RECORDED DATA -
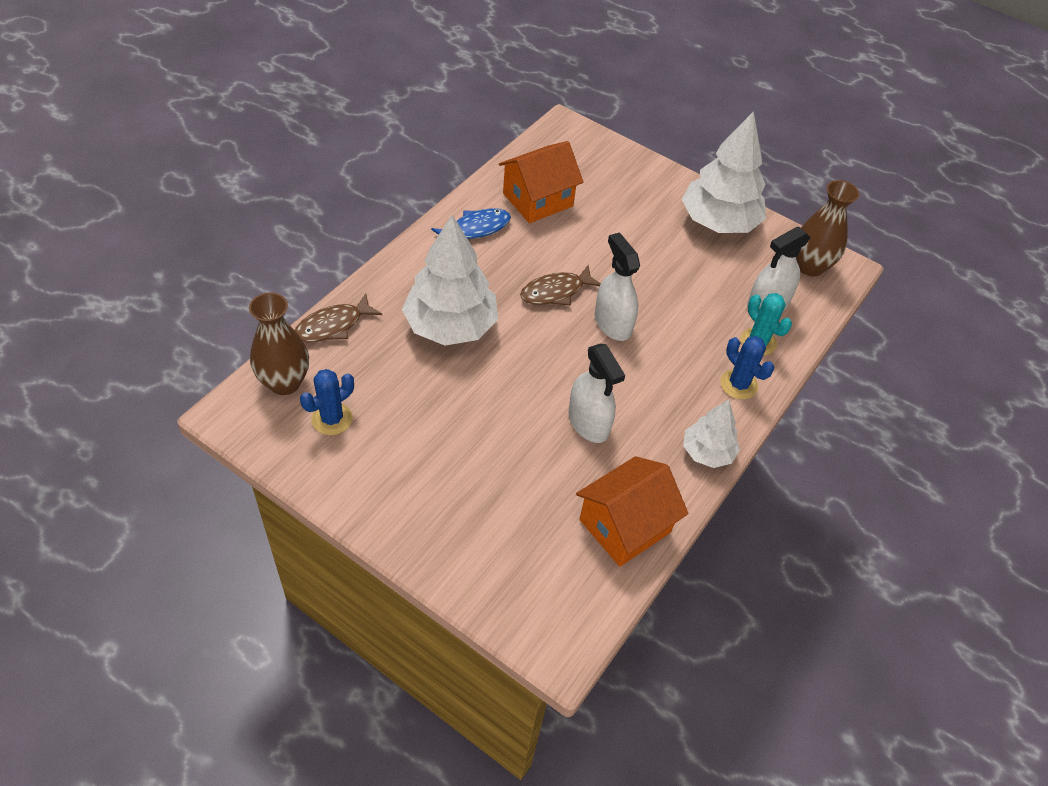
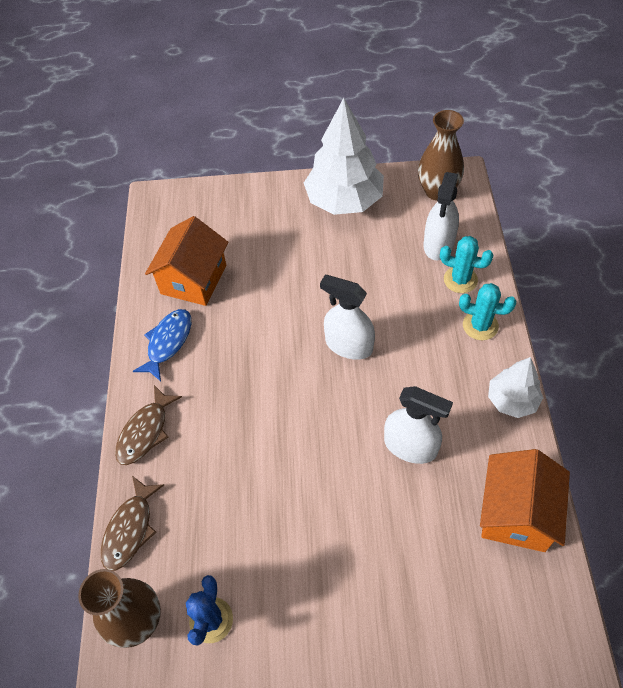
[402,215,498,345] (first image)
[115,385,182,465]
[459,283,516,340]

WORK TO COMPLETE - Every line above is to be reproduced verbatim, and the pictures are to be omitted.

TASK OUTPUT -
[402,215,498,345] (first image)
[115,385,182,465]
[459,283,516,340]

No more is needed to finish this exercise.